##### Data listing #####
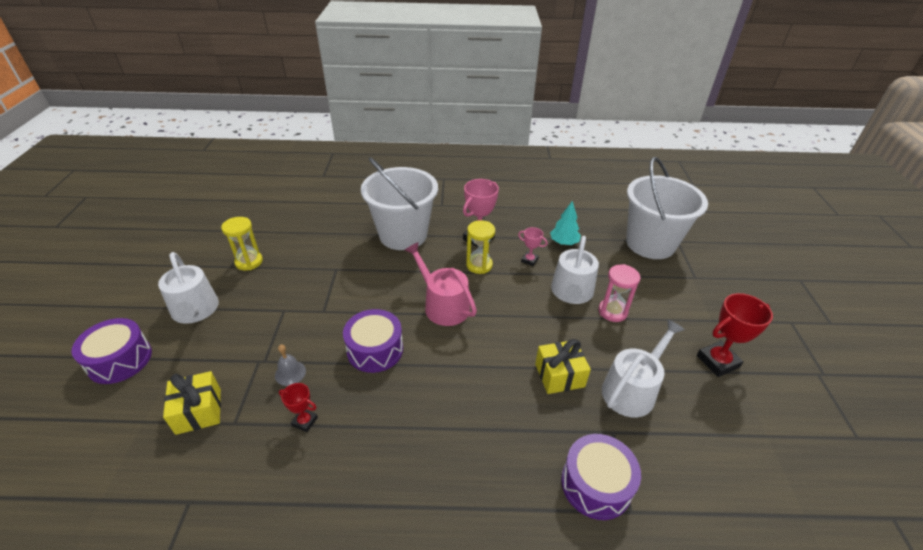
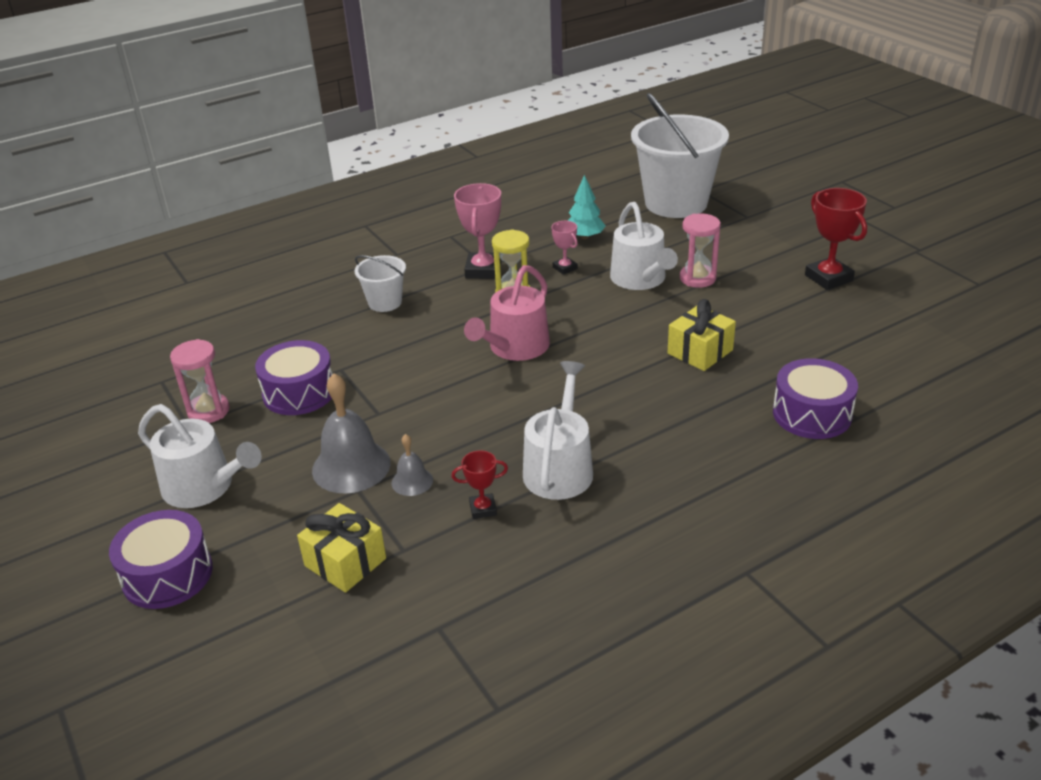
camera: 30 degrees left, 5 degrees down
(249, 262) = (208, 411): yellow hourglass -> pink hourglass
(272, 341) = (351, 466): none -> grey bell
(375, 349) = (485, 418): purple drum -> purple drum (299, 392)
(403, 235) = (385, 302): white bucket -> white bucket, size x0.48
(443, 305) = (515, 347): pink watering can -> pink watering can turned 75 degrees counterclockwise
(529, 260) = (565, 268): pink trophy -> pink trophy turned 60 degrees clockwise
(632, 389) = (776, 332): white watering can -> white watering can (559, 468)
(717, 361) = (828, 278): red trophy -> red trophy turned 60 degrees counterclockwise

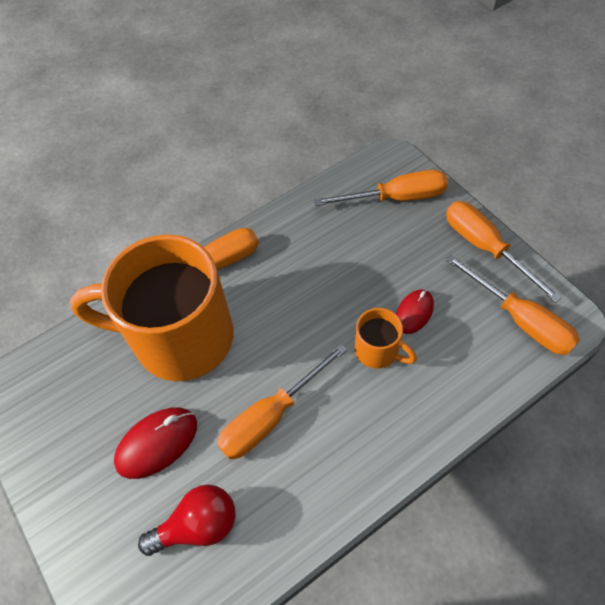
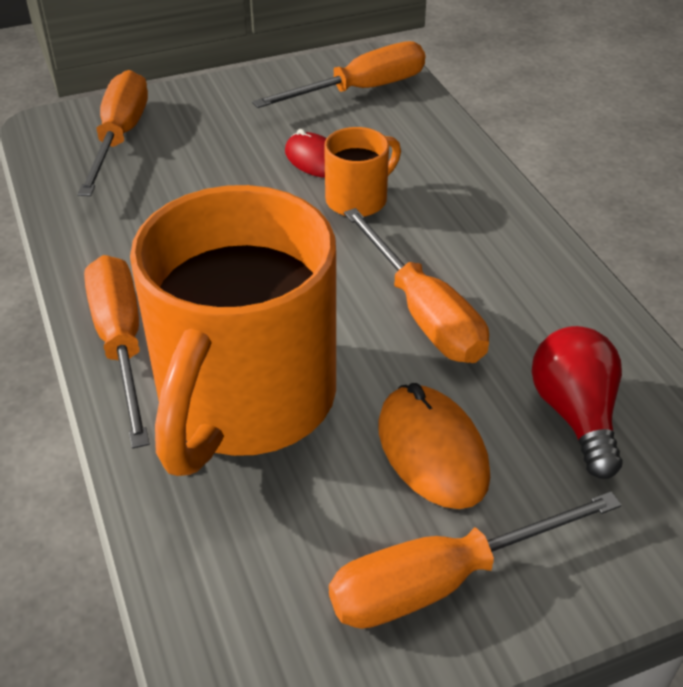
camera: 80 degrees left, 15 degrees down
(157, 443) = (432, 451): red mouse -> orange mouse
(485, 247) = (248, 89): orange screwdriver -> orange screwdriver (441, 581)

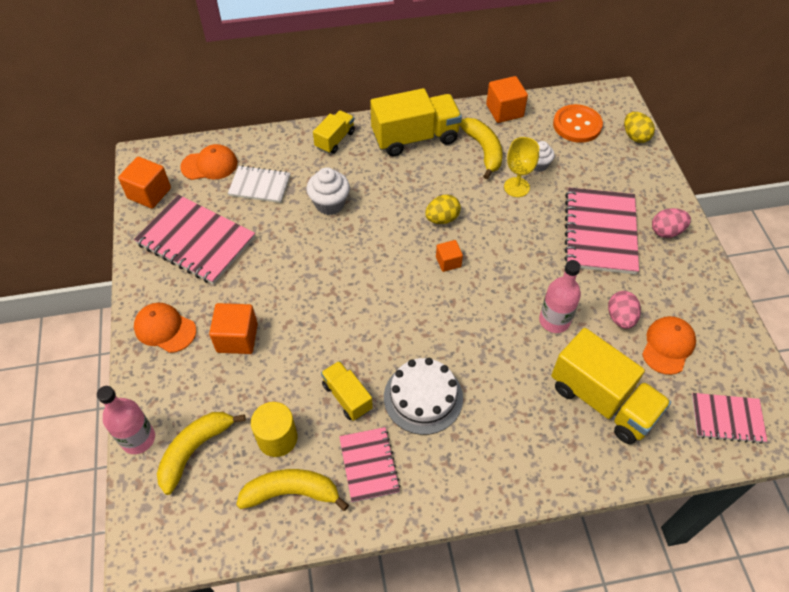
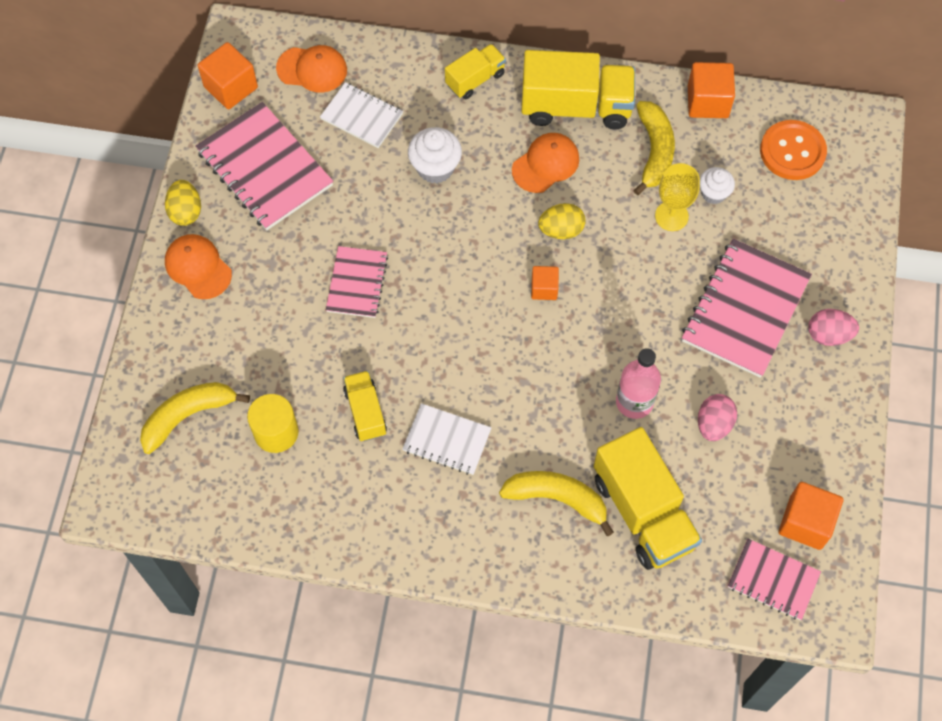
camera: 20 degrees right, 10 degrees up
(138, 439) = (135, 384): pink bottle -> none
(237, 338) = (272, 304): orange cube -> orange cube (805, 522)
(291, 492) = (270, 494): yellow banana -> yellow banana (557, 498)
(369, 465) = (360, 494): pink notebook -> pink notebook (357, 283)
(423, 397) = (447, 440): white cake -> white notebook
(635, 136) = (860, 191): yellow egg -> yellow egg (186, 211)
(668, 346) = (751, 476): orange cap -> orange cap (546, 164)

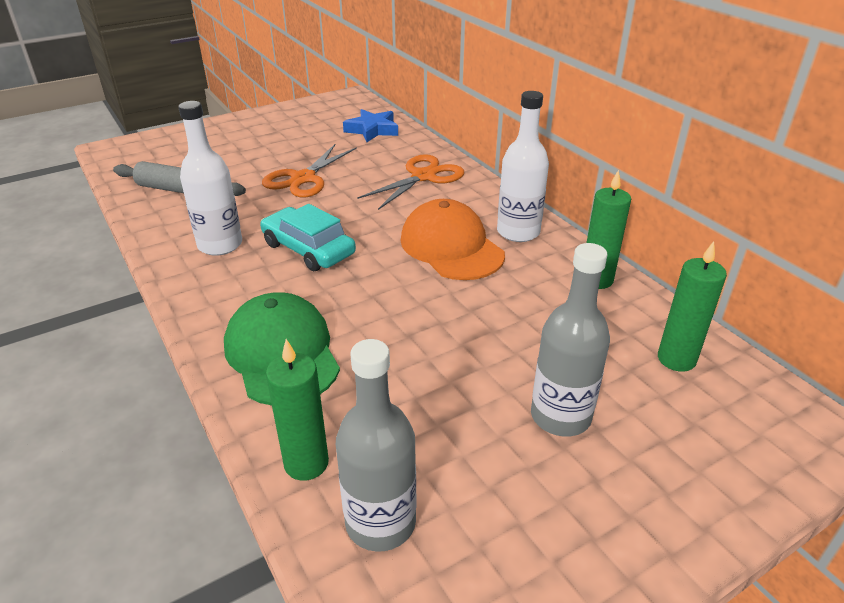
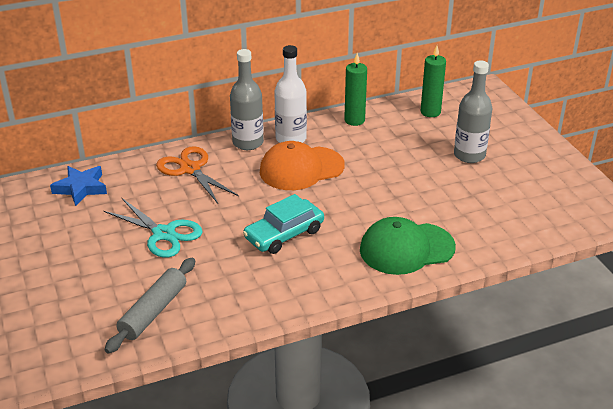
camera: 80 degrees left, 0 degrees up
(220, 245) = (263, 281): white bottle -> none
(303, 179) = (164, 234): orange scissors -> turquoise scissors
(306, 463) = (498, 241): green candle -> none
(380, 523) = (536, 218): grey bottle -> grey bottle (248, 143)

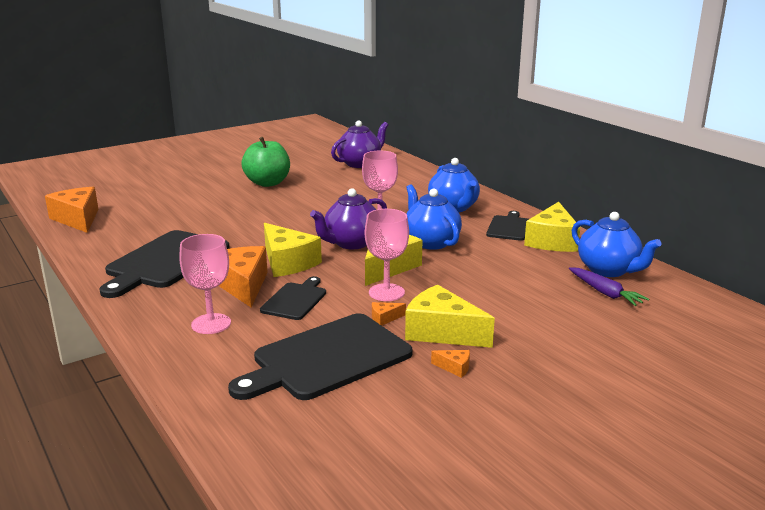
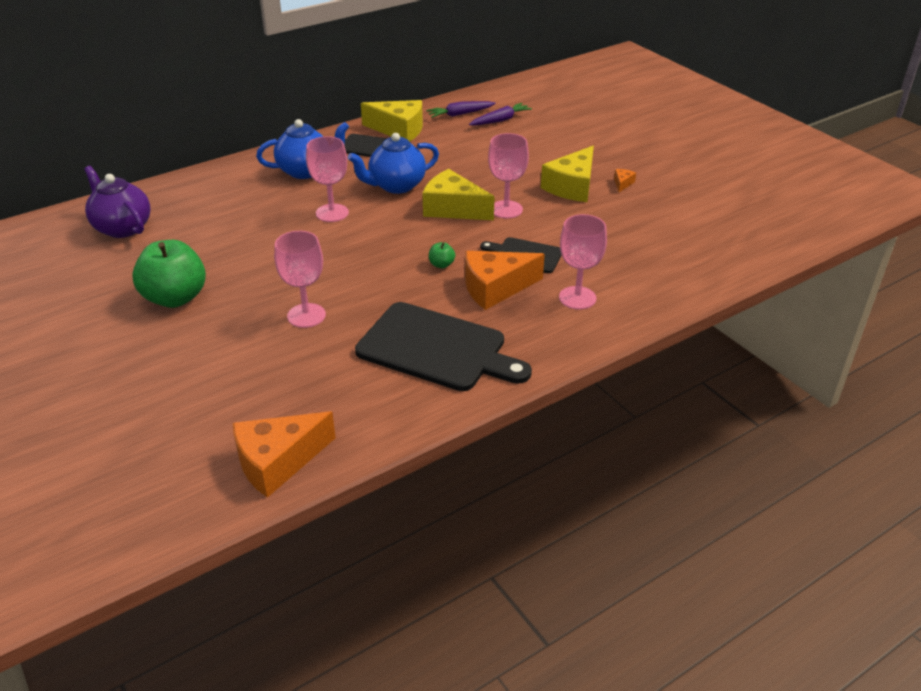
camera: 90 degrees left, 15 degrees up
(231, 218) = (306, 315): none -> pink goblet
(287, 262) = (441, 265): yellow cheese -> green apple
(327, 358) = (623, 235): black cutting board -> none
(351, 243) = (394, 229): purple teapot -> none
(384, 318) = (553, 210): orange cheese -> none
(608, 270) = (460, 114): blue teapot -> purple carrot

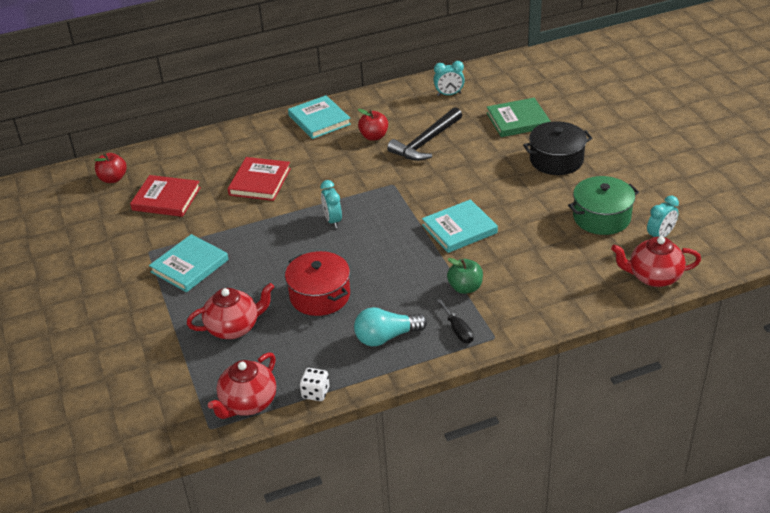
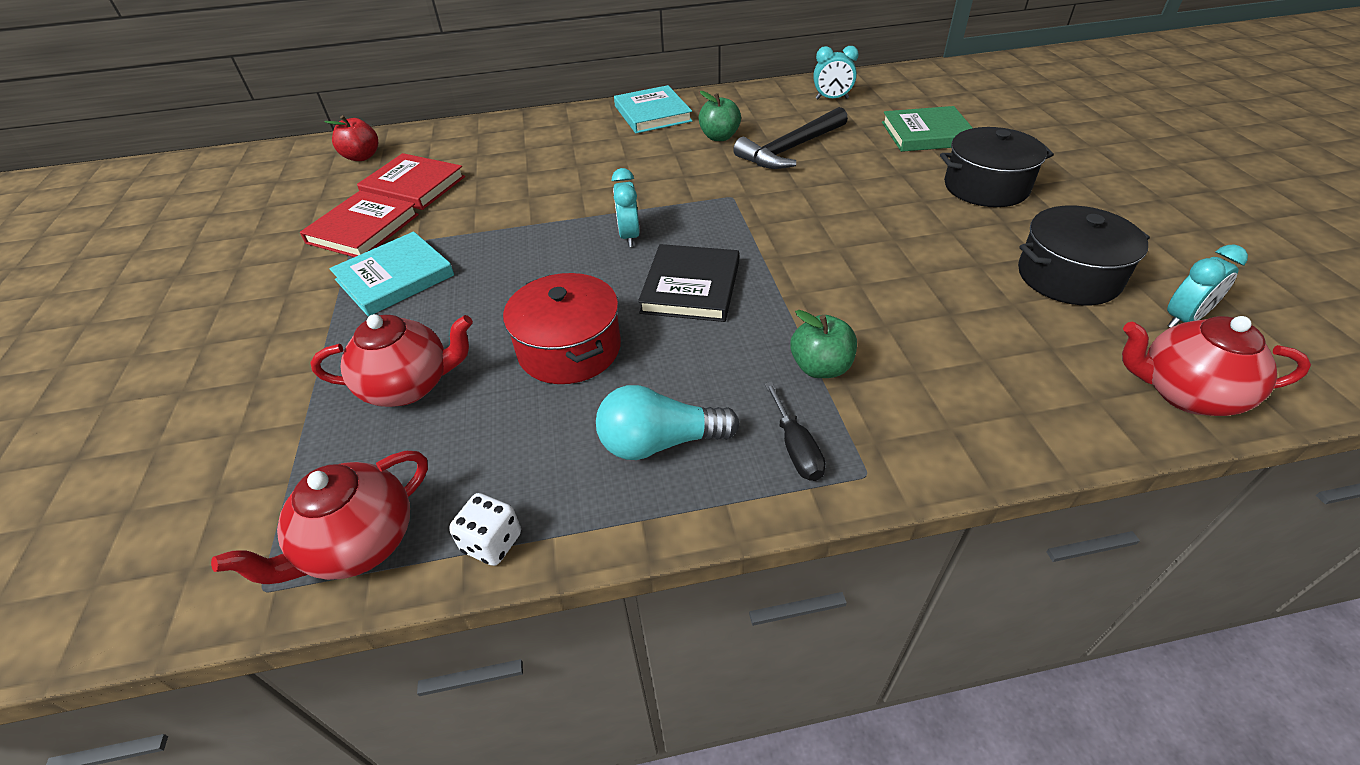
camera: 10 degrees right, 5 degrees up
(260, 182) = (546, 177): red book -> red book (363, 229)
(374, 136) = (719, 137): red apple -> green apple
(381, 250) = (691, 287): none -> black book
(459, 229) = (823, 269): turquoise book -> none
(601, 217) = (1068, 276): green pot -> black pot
#####
Give the data above again, exactly and completely. No pictures go in.

camera: 30 degrees left, 5 degrees down
(249, 262) = (208, 411): yellow hourglass -> pink hourglass
(272, 341) = (351, 466): none -> grey bell
(375, 349) = (485, 418): purple drum -> purple drum (299, 392)
(403, 235) = (385, 302): white bucket -> white bucket, size x0.48
(443, 305) = (515, 347): pink watering can -> pink watering can turned 75 degrees counterclockwise
(529, 260) = (565, 268): pink trophy -> pink trophy turned 60 degrees clockwise
(632, 389) = (776, 332): white watering can -> white watering can (559, 468)
(717, 361) = (828, 278): red trophy -> red trophy turned 60 degrees counterclockwise

camera: 80 degrees left, 15 degrees down
(157, 443) = (432, 451): red mouse -> orange mouse
(485, 247) = (248, 89): orange screwdriver -> orange screwdriver (441, 581)

camera: 20 degrees right, 10 degrees up
(138, 439) = (135, 384): pink bottle -> none
(237, 338) = (272, 304): orange cube -> orange cube (805, 522)
(291, 492) = (270, 494): yellow banana -> yellow banana (557, 498)
(369, 465) = (360, 494): pink notebook -> pink notebook (357, 283)
(423, 397) = (447, 440): white cake -> white notebook
(635, 136) = (860, 191): yellow egg -> yellow egg (186, 211)
(668, 346) = (751, 476): orange cap -> orange cap (546, 164)

camera: 80 degrees left, 0 degrees up
(220, 245) = (263, 281): white bottle -> none
(303, 179) = (164, 234): orange scissors -> turquoise scissors
(306, 463) = (498, 241): green candle -> none
(380, 523) = (536, 218): grey bottle -> grey bottle (248, 143)

camera: 90 degrees left, 15 degrees up
(231, 218) = (306, 315): none -> pink goblet
(287, 262) = (441, 265): yellow cheese -> green apple
(327, 358) = (623, 235): black cutting board -> none
(351, 243) = (394, 229): purple teapot -> none
(384, 318) = (553, 210): orange cheese -> none
(608, 270) = (460, 114): blue teapot -> purple carrot

camera: 10 degrees right, 5 degrees up
(260, 182) = (546, 177): red book -> red book (363, 229)
(374, 136) = (719, 137): red apple -> green apple
(381, 250) = (691, 287): none -> black book
(459, 229) = (823, 269): turquoise book -> none
(601, 217) = (1068, 276): green pot -> black pot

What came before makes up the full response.